* **Task**
Unless a line falls after the one with "purple bowl [172,576,225,627]", retype it exactly from the records below; leave out all pictures.
[[ Source material, beginning ]]
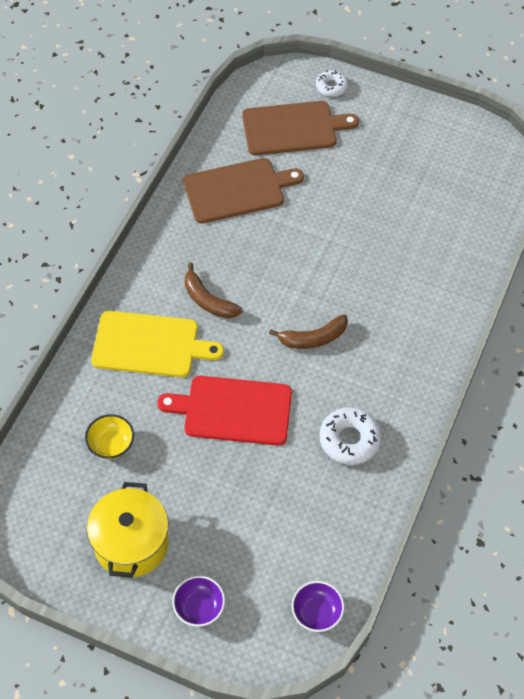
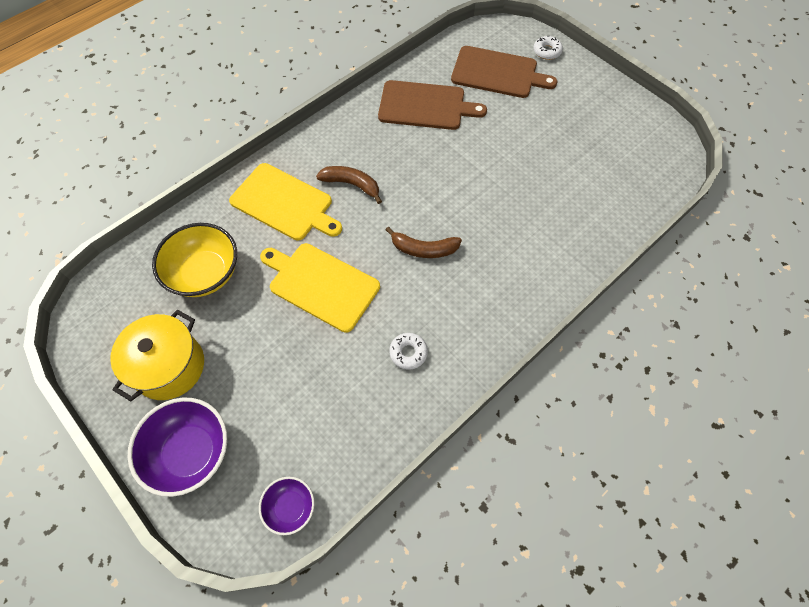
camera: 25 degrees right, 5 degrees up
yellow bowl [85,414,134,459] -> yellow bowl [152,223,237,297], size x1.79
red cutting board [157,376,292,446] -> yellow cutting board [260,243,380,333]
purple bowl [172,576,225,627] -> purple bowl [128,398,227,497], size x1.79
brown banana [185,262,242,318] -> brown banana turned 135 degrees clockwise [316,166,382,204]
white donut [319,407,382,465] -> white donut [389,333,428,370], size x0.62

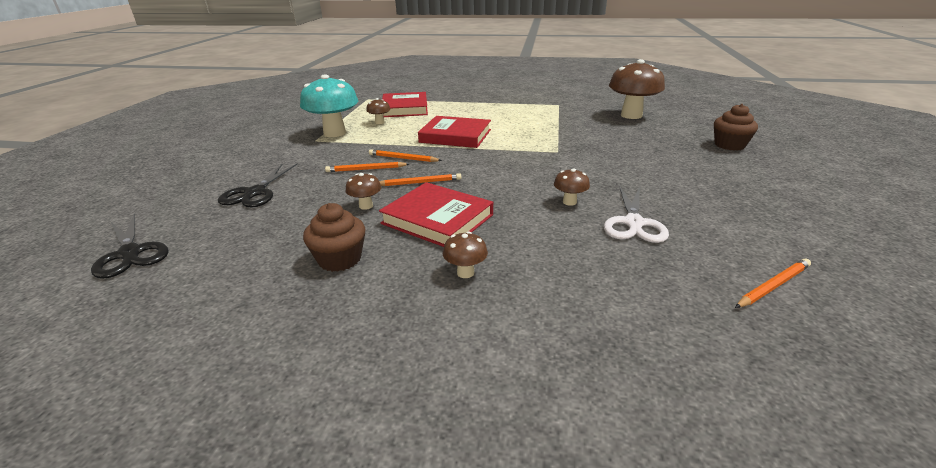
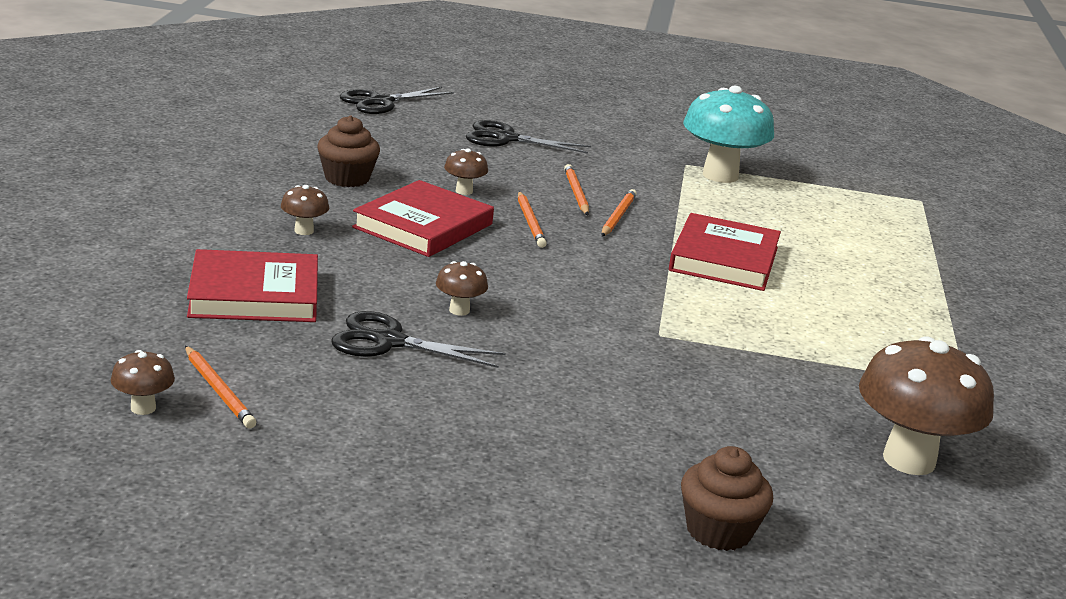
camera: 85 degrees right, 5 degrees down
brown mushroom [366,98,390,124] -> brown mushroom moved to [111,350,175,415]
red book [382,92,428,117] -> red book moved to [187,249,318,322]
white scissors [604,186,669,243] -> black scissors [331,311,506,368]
[[ Source material, end ]]
* **Answer for the task**
camera: 25 degrees right, 5 degrees up
yellow bowl [85,414,134,459] -> yellow bowl [152,223,237,297], size x1.79
red cutting board [157,376,292,446] -> yellow cutting board [260,243,380,333]
purple bowl [172,576,225,627] -> purple bowl [128,398,227,497], size x1.79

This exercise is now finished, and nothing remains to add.